Entries provided:
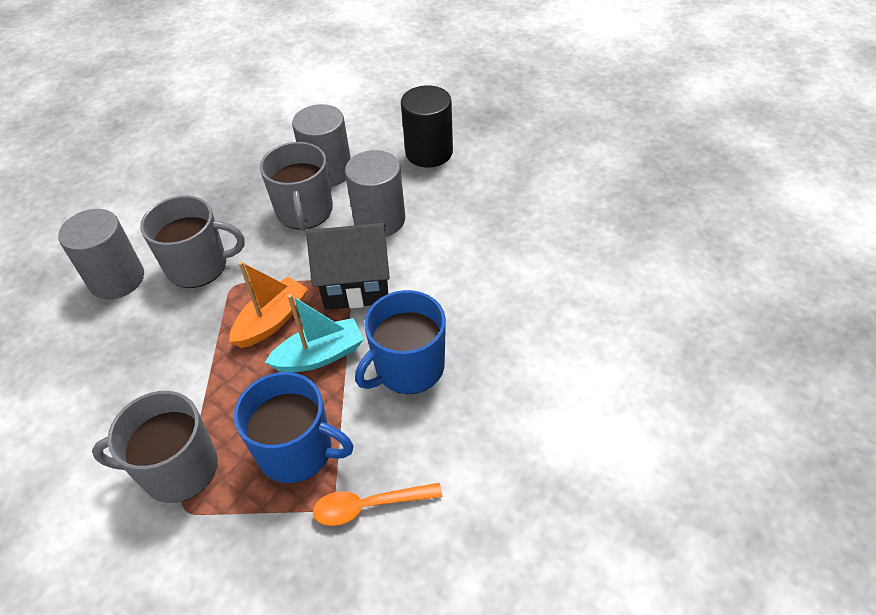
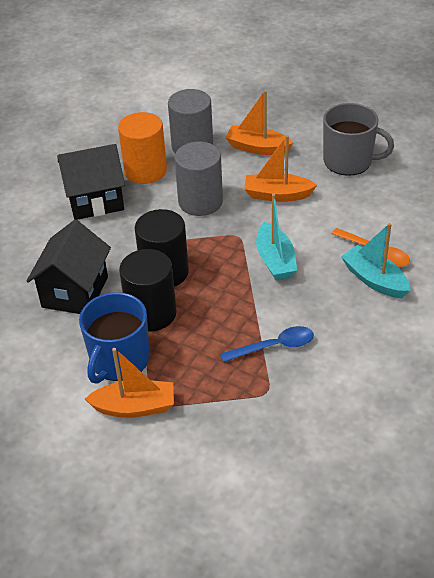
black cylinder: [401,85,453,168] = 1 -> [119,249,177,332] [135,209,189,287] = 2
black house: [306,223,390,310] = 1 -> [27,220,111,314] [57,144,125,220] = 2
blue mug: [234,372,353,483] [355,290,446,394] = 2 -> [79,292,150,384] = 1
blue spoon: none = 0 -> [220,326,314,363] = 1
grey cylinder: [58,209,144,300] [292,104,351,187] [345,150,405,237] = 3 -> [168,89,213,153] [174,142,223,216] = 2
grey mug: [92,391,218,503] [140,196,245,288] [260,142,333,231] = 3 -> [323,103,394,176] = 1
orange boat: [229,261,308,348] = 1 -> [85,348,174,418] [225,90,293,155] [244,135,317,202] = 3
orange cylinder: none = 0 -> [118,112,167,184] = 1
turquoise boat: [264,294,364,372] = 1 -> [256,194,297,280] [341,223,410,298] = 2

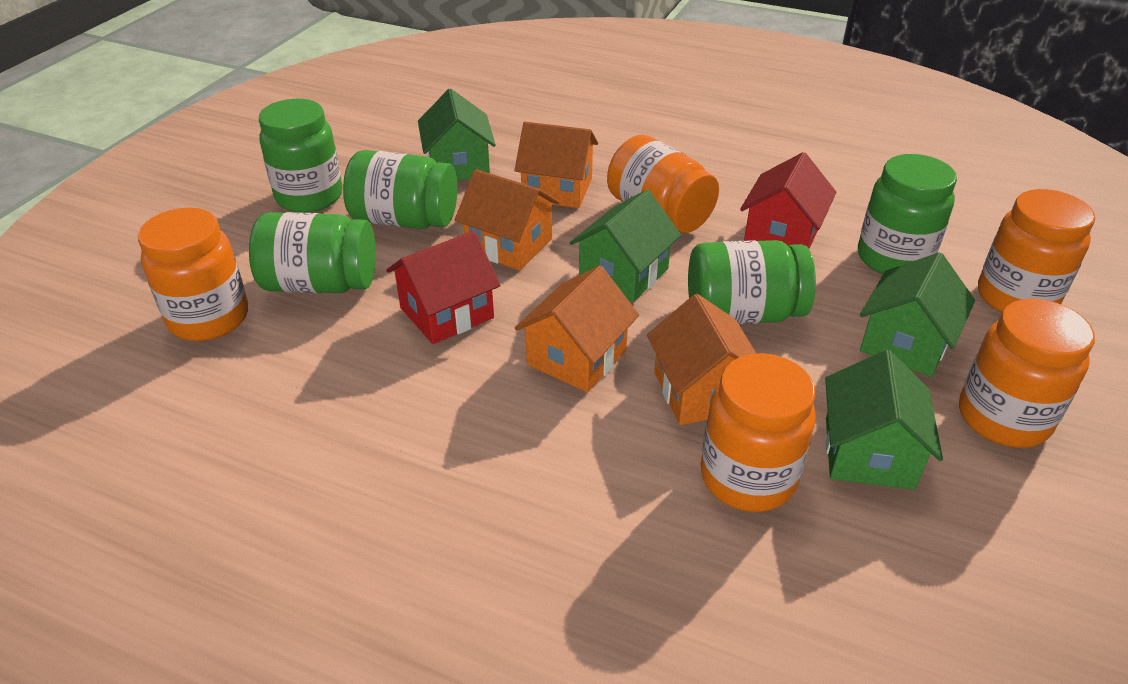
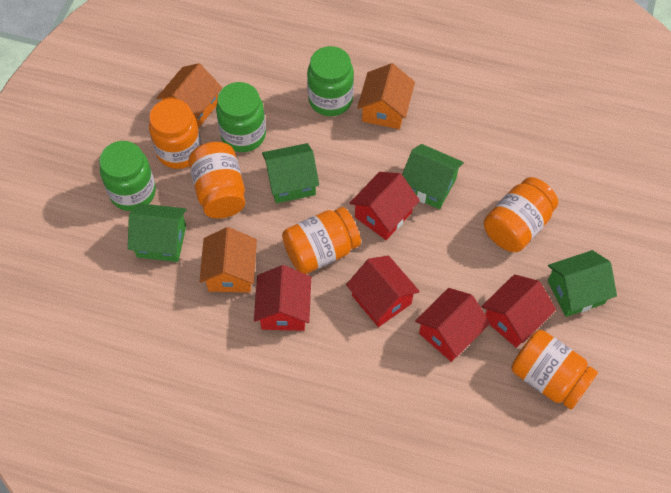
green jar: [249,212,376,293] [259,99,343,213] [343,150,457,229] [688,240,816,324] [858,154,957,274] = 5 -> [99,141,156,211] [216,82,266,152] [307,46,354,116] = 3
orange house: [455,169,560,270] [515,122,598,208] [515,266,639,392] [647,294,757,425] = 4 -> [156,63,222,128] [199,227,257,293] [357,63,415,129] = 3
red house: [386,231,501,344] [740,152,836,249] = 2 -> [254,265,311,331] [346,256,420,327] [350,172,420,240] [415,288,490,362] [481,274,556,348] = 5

---

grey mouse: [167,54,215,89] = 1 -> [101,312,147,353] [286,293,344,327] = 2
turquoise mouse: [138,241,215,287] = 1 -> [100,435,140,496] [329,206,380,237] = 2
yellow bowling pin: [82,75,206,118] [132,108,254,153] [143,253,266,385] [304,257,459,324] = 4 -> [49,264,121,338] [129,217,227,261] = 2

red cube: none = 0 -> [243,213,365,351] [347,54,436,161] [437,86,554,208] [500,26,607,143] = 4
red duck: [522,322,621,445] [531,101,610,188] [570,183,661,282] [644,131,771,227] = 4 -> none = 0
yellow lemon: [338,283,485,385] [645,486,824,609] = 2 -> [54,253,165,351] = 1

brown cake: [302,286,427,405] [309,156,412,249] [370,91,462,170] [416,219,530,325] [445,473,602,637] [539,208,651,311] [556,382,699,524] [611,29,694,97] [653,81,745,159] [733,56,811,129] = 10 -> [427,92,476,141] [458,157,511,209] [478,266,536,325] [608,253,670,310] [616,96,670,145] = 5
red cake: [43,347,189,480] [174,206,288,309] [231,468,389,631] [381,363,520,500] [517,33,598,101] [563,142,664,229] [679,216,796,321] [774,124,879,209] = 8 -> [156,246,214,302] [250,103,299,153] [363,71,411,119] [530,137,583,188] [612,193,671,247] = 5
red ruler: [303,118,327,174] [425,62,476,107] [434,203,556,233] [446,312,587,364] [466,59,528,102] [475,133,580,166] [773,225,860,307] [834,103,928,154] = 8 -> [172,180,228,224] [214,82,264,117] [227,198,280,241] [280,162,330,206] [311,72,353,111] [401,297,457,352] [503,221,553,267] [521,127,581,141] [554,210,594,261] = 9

==

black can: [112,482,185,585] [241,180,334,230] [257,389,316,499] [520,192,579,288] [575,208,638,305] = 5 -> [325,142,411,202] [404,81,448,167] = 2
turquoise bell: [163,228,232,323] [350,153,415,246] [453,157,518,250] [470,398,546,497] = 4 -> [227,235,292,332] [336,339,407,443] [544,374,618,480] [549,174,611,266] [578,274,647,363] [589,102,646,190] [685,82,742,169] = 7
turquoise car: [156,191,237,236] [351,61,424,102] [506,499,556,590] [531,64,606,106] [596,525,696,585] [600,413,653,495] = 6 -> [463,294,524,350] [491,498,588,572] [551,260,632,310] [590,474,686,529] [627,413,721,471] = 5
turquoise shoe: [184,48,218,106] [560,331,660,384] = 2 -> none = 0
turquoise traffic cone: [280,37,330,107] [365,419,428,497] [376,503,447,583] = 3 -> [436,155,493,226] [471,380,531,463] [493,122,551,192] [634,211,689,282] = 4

Action item: Gather up every line from the listing above in which the word "cylinder" occurs.

Solution to the exercise:
black cylinder: [401,85,453,168] = 1 -> [119,249,177,332] [135,209,189,287] = 2
grey cylinder: [58,209,144,300] [292,104,351,187] [345,150,405,237] = 3 -> [168,89,213,153] [174,142,223,216] = 2
orange cylinder: none = 0 -> [118,112,167,184] = 1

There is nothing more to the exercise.